ASSIGNMENT =>
Tell how many lines in the data hold "blue", giving that figure alone.

PROVIDED RECORDS =>

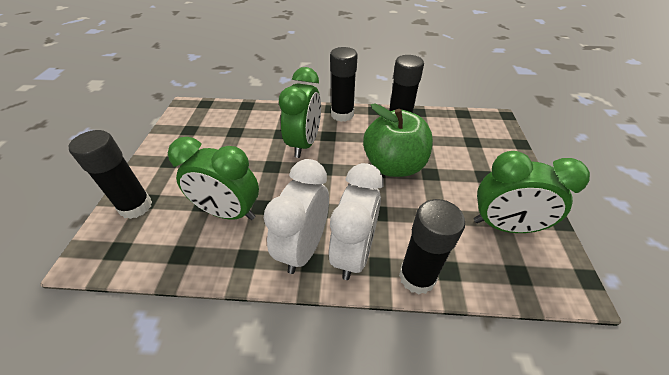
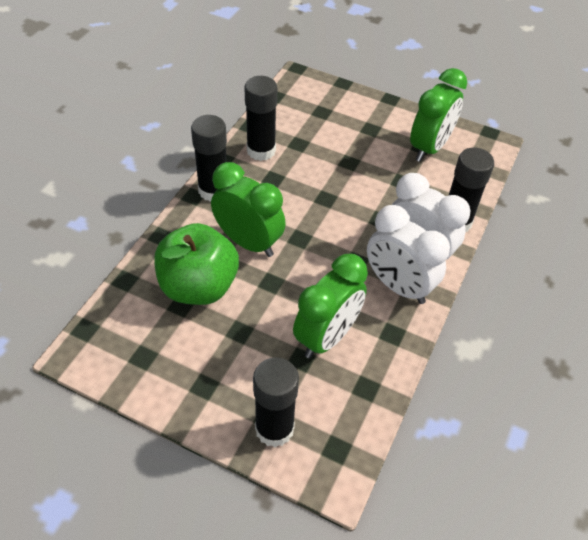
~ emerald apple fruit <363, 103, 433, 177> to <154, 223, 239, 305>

...

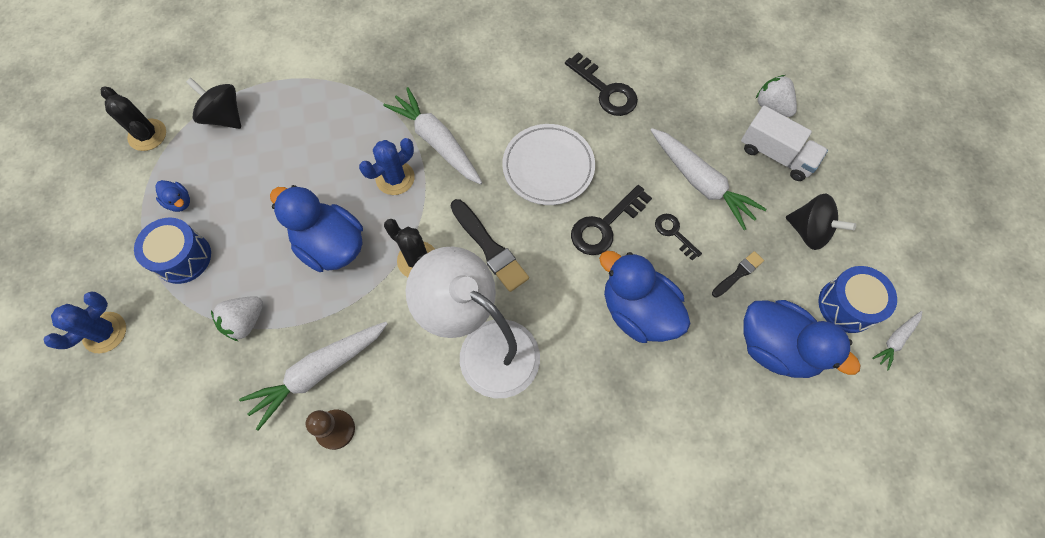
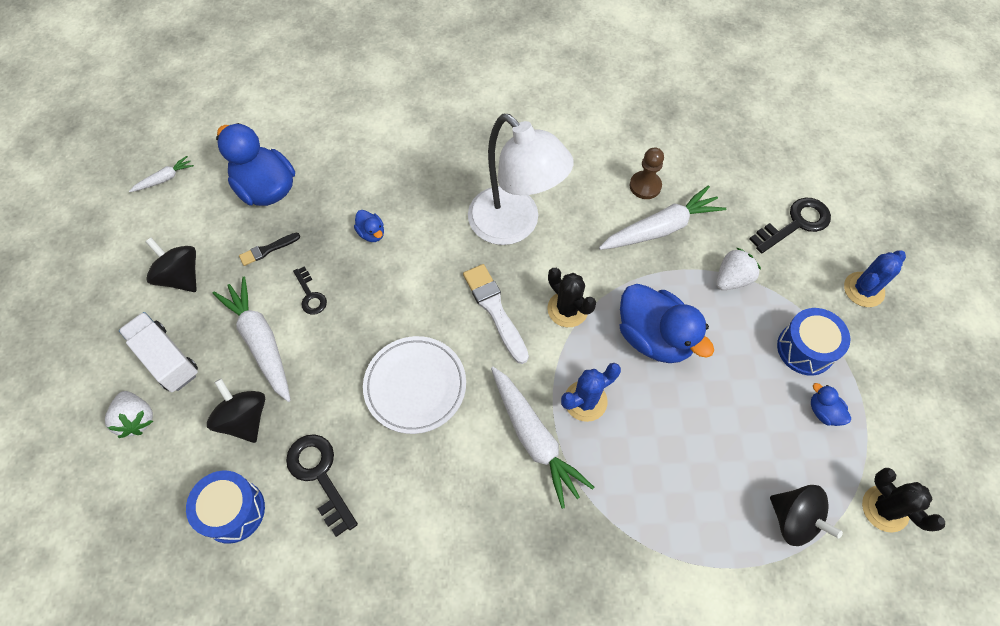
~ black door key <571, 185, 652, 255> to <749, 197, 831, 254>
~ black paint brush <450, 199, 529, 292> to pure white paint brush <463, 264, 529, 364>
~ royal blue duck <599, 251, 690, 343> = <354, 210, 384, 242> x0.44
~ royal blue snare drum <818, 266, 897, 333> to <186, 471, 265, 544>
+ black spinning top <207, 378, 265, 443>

RESPONSE BELOW =>
2